[Before-and-after change data]
# # # # #

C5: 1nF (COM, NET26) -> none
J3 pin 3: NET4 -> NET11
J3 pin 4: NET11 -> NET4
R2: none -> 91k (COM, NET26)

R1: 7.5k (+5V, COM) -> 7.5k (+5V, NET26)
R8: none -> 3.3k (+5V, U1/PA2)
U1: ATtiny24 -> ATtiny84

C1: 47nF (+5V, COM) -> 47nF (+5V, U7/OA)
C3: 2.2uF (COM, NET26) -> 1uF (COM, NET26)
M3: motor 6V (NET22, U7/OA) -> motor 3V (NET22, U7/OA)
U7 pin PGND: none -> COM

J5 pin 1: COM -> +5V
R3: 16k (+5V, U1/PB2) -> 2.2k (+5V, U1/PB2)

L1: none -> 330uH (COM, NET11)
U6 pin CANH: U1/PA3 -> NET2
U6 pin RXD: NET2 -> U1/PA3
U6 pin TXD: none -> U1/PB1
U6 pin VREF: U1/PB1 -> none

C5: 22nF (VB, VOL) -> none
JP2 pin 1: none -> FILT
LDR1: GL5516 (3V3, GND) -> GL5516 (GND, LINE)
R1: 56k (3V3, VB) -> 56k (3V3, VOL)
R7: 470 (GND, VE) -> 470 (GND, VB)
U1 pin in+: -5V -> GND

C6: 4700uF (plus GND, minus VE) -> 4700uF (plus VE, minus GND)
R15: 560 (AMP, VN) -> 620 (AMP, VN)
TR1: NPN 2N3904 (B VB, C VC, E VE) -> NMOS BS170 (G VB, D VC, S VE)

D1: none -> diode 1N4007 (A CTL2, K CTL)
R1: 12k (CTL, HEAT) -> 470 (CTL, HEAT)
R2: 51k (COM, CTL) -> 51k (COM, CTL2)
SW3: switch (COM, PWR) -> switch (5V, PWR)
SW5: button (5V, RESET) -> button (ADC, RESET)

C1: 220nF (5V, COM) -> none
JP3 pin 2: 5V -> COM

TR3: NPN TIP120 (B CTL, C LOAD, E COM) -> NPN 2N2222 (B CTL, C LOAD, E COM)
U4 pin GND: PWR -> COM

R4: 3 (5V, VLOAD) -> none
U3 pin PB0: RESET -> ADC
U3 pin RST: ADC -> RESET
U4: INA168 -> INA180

# # # # #

▶ _What needs to be done_
Could you return all of the entries exactly as they stand?

▶ _Exercise solution_
C5: 1nF (COM, NET26) -> none
J3 pin 3: NET4 -> NET11
J3 pin 4: NET11 -> NET4
R2: none -> 91k (COM, NET26)

R1: 7.5k (+5V, COM) -> 7.5k (+5V, NET26)
R8: none -> 3.3k (+5V, U1/PA2)
U1: ATtiny24 -> ATtiny84

C1: 47nF (+5V, COM) -> 47nF (+5V, U7/OA)
C3: 2.2uF (COM, NET26) -> 1uF (COM, NET26)
M3: motor 6V (NET22, U7/OA) -> motor 3V (NET22, U7/OA)
U7 pin PGND: none -> COM

J5 pin 1: COM -> +5V
R3: 16k (+5V, U1/PB2) -> 2.2k (+5V, U1/PB2)

L1: none -> 330uH (COM, NET11)
U6 pin CANH: U1/PA3 -> NET2
U6 pin RXD: NET2 -> U1/PA3
U6 pin TXD: none -> U1/PB1
U6 pin VREF: U1/PB1 -> none

C5: 22nF (VB, VOL) -> none
JP2 pin 1: none -> FILT
LDR1: GL5516 (3V3, GND) -> GL5516 (GND, LINE)
R1: 56k (3V3, VB) -> 56k (3V3, VOL)
R7: 470 (GND, VE) -> 470 (GND, VB)
U1 pin in+: -5V -> GND

C6: 4700uF (plus GND, minus VE) -> 4700uF (plus VE, minus GND)
R15: 560 (AMP, VN) -> 620 (AMP, VN)
TR1: NPN 2N3904 (B VB, C VC, E VE) -> NMOS BS170 (G VB, D VC, S VE)

D1: none -> diode 1N4007 (A CTL2, K CTL)
R1: 12k (CTL, HEAT) -> 470 (CTL, HEAT)
R2: 51k (COM, CTL) -> 51k (COM, CTL2)
SW3: switch (COM, PWR) -> switch (5V, PWR)
SW5: button (5V, RESET) -> button (ADC, RESET)

C1: 220nF (5V, COM) -> none
JP3 pin 2: 5V -> COM

TR3: NPN TIP120 (B CTL, C LOAD, E COM) -> NPN 2N2222 (B CTL, C LOAD, E COM)
U4 pin GND: PWR -> COM

R4: 3 (5V, VLOAD) -> none
U3 pin PB0: RESET -> ADC
U3 pin RST: ADC -> RESET
U4: INA168 -> INA180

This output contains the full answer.